__Task to complete__: Please output the section of the listing below that opens with the line containing "(74, 357) = (691, 113): none" and closes with the line containing "(367, 487) = (355, 94): white", exactly and with nothing else.

── Given data

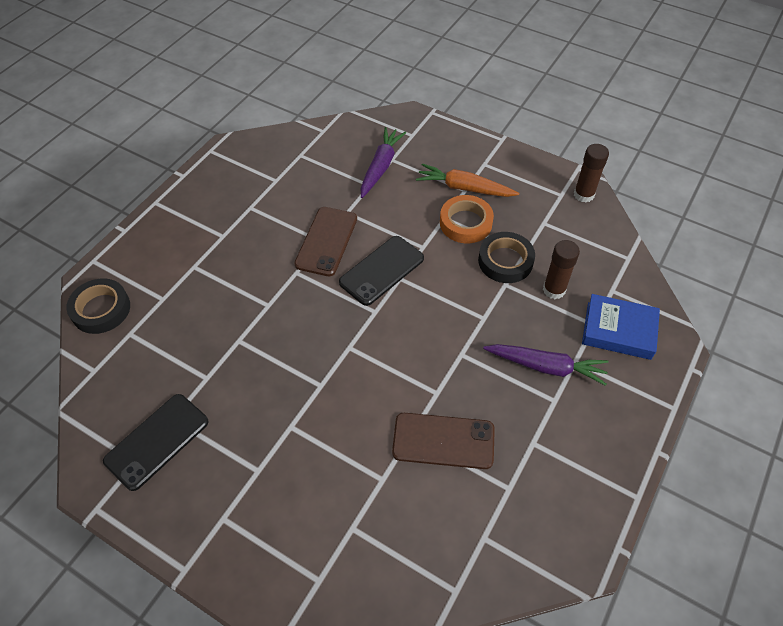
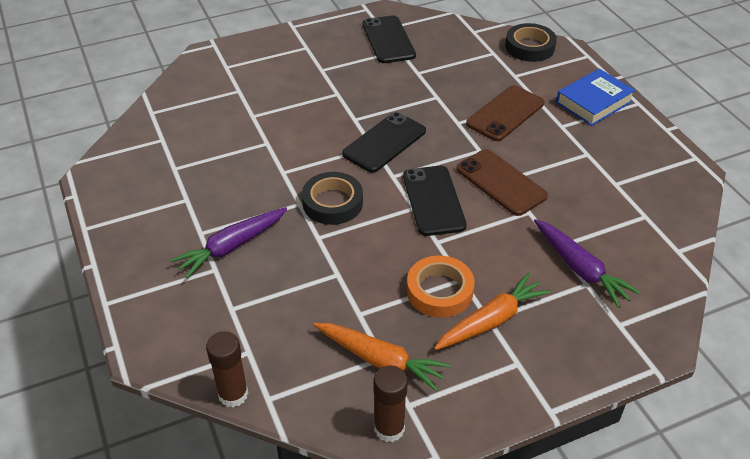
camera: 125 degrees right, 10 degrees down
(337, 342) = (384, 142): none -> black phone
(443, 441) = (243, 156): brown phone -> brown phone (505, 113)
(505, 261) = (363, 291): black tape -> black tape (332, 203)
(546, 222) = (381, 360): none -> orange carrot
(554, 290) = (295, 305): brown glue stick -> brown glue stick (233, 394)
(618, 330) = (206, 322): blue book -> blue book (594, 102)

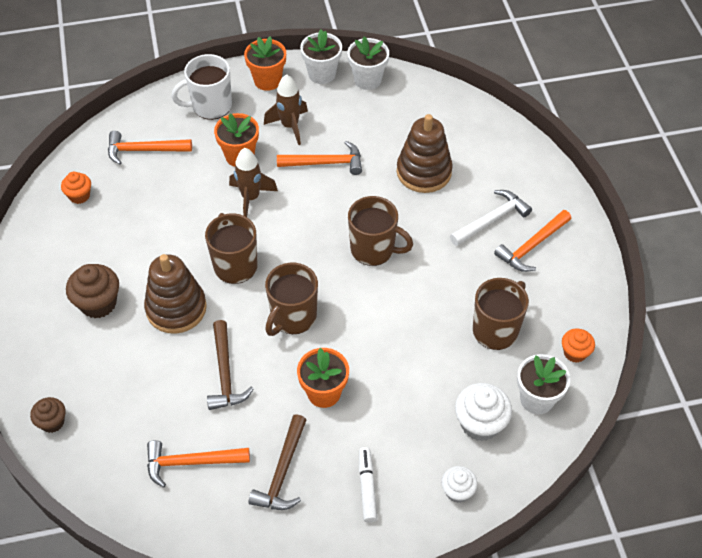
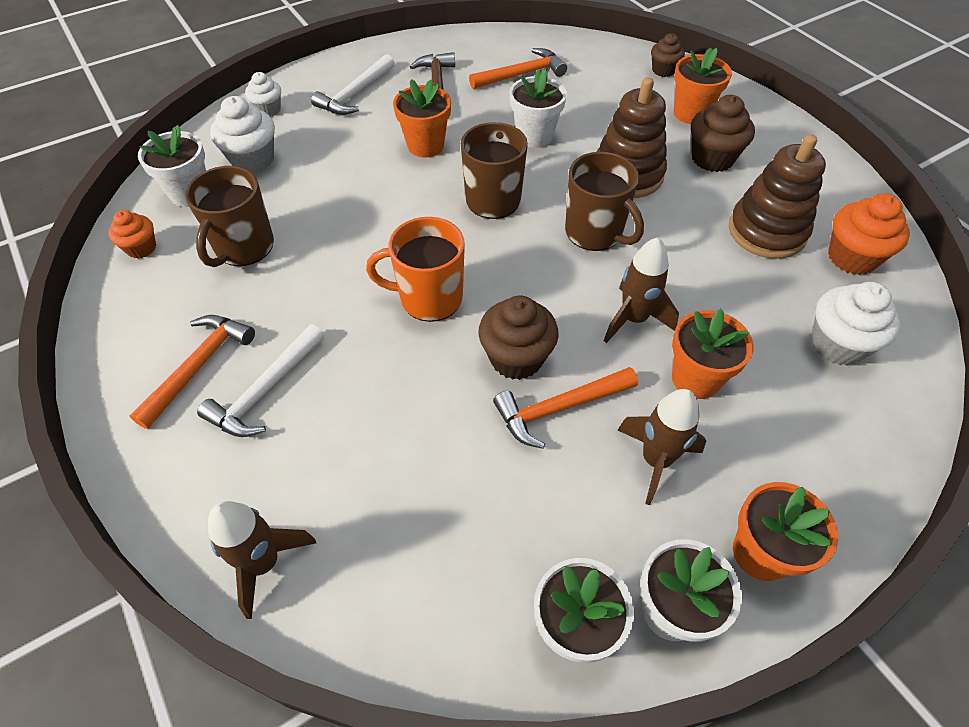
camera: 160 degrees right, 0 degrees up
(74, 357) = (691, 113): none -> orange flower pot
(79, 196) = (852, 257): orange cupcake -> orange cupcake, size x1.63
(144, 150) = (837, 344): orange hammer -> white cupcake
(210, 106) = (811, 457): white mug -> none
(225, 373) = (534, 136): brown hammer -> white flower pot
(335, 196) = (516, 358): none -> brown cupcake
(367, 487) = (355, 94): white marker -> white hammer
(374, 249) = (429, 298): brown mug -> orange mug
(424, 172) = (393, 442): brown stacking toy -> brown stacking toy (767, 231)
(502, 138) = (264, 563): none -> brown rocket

────
── Given data

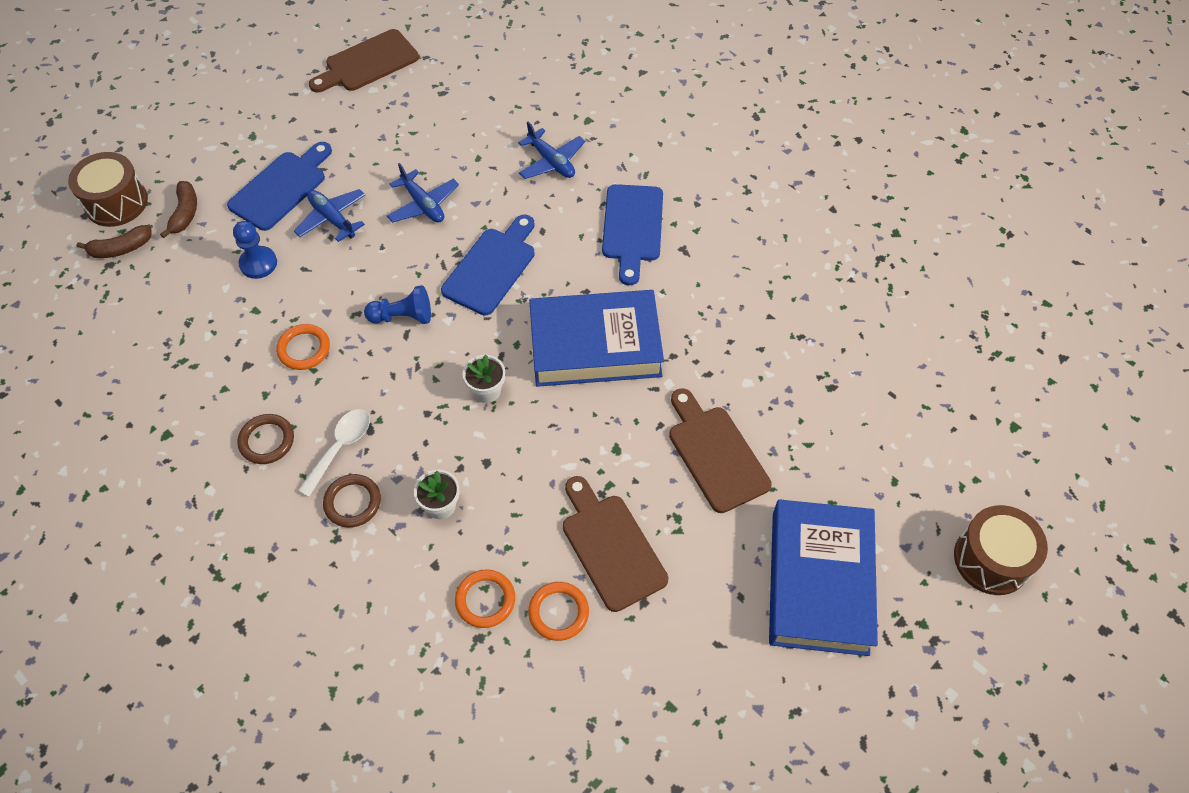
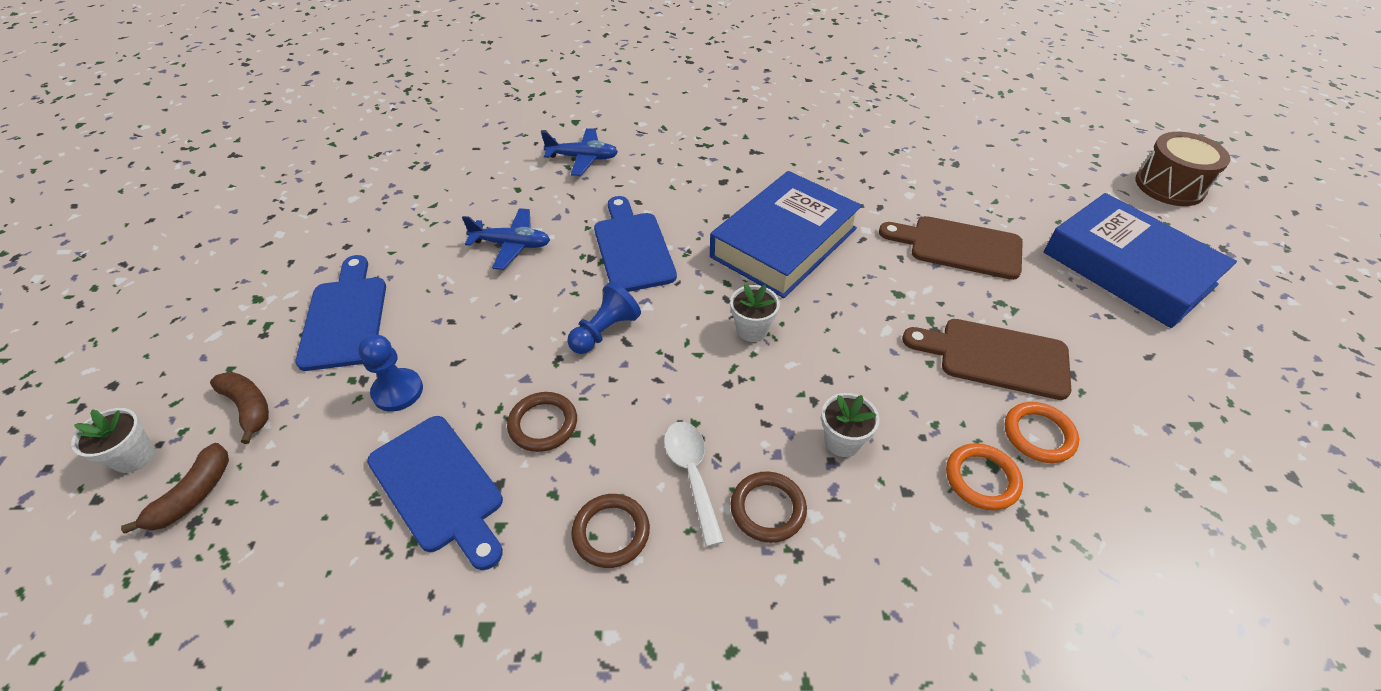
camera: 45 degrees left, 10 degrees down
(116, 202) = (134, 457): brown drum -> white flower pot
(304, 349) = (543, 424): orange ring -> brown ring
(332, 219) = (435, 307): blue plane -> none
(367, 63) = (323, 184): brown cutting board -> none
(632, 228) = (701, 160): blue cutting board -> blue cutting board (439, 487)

────

__Answer below__:
(74, 357) = (691, 113): none -> orange flower pot
(79, 196) = (852, 257): orange cupcake -> orange cupcake, size x1.63
(144, 150) = (837, 344): orange hammer -> white cupcake
(210, 106) = (811, 457): white mug -> none
(225, 373) = (534, 136): brown hammer -> white flower pot
(335, 196) = (516, 358): none -> brown cupcake
(367, 487) = (355, 94): white marker -> white hammer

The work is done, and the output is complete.